> Exercise description
Return the listing that follows, word for word.
*** Source material Section Begins ***
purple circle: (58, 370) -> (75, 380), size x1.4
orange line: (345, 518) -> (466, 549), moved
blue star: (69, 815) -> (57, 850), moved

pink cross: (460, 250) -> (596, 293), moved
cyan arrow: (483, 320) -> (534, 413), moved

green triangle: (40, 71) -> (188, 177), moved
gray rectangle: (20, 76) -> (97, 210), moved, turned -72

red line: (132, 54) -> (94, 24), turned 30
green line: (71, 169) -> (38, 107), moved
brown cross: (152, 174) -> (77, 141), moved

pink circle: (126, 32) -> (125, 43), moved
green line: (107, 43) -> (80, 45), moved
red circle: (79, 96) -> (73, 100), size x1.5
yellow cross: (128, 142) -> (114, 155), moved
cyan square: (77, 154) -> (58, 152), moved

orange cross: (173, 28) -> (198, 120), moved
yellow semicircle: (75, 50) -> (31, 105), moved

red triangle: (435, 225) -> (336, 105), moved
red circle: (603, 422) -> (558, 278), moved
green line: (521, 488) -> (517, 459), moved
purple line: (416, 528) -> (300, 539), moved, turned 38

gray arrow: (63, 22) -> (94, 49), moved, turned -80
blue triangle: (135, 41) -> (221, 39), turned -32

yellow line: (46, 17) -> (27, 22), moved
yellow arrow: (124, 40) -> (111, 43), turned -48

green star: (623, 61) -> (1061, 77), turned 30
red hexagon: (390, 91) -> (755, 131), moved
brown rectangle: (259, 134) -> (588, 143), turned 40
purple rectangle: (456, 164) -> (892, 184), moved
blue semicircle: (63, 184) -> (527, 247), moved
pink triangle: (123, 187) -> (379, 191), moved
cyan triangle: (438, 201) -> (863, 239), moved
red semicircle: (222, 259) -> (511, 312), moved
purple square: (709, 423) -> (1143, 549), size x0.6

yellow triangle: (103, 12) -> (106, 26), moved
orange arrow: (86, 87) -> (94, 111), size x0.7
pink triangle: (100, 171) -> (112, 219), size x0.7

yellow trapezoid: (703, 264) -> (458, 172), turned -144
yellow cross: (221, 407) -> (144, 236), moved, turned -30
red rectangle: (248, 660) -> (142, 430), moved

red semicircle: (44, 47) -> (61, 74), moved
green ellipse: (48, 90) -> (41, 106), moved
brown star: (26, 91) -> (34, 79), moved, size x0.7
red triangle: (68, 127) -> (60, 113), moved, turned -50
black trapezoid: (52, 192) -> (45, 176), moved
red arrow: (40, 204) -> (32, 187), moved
*** Source material Section Ends ***
> Exercise result
purple circle: (58, 370) -> (75, 380), size x1.4
orange line: (345, 518) -> (466, 549), moved
blue star: (69, 815) -> (57, 850), moved

pink cross: (460, 250) -> (596, 293), moved
cyan arrow: (483, 320) -> (534, 413), moved

green triangle: (40, 71) -> (188, 177), moved
gray rectangle: (20, 76) -> (97, 210), moved, turned -72

red line: (132, 54) -> (94, 24), turned 30
green line: (71, 169) -> (38, 107), moved
brown cross: (152, 174) -> (77, 141), moved

pink circle: (126, 32) -> (125, 43), moved
green line: (107, 43) -> (80, 45), moved
red circle: (79, 96) -> (73, 100), size x1.5
yellow cross: (128, 142) -> (114, 155), moved
cyan square: (77, 154) -> (58, 152), moved

orange cross: (173, 28) -> (198, 120), moved
yellow semicircle: (75, 50) -> (31, 105), moved

red triangle: (435, 225) -> (336, 105), moved
red circle: (603, 422) -> (558, 278), moved
green line: (521, 488) -> (517, 459), moved
purple line: (416, 528) -> (300, 539), moved, turned 38

gray arrow: (63, 22) -> (94, 49), moved, turned -80
blue triangle: (135, 41) -> (221, 39), turned -32

yellow line: (46, 17) -> (27, 22), moved
yellow arrow: (124, 40) -> (111, 43), turned -48

green star: (623, 61) -> (1061, 77), turned 30
red hexagon: (390, 91) -> (755, 131), moved
brown rectangle: (259, 134) -> (588, 143), turned 40
purple rectangle: (456, 164) -> (892, 184), moved
blue semicircle: (63, 184) -> (527, 247), moved
pink triangle: (123, 187) -> (379, 191), moved
cyan triangle: (438, 201) -> (863, 239), moved
red semicircle: (222, 259) -> (511, 312), moved
purple square: (709, 423) -> (1143, 549), size x0.6

yellow triangle: (103, 12) -> (106, 26), moved
orange arrow: (86, 87) -> (94, 111), size x0.7
pink triangle: (100, 171) -> (112, 219), size x0.7

yellow trapezoid: (703, 264) -> (458, 172), turned -144
yellow cross: (221, 407) -> (144, 236), moved, turned -30
red rectangle: (248, 660) -> (142, 430), moved

red semicircle: (44, 47) -> (61, 74), moved
green ellipse: (48, 90) -> (41, 106), moved
brown star: (26, 91) -> (34, 79), moved, size x0.7
red triangle: (68, 127) -> (60, 113), moved, turned -50
black trapezoid: (52, 192) -> (45, 176), moved
red arrow: (40, 204) -> (32, 187), moved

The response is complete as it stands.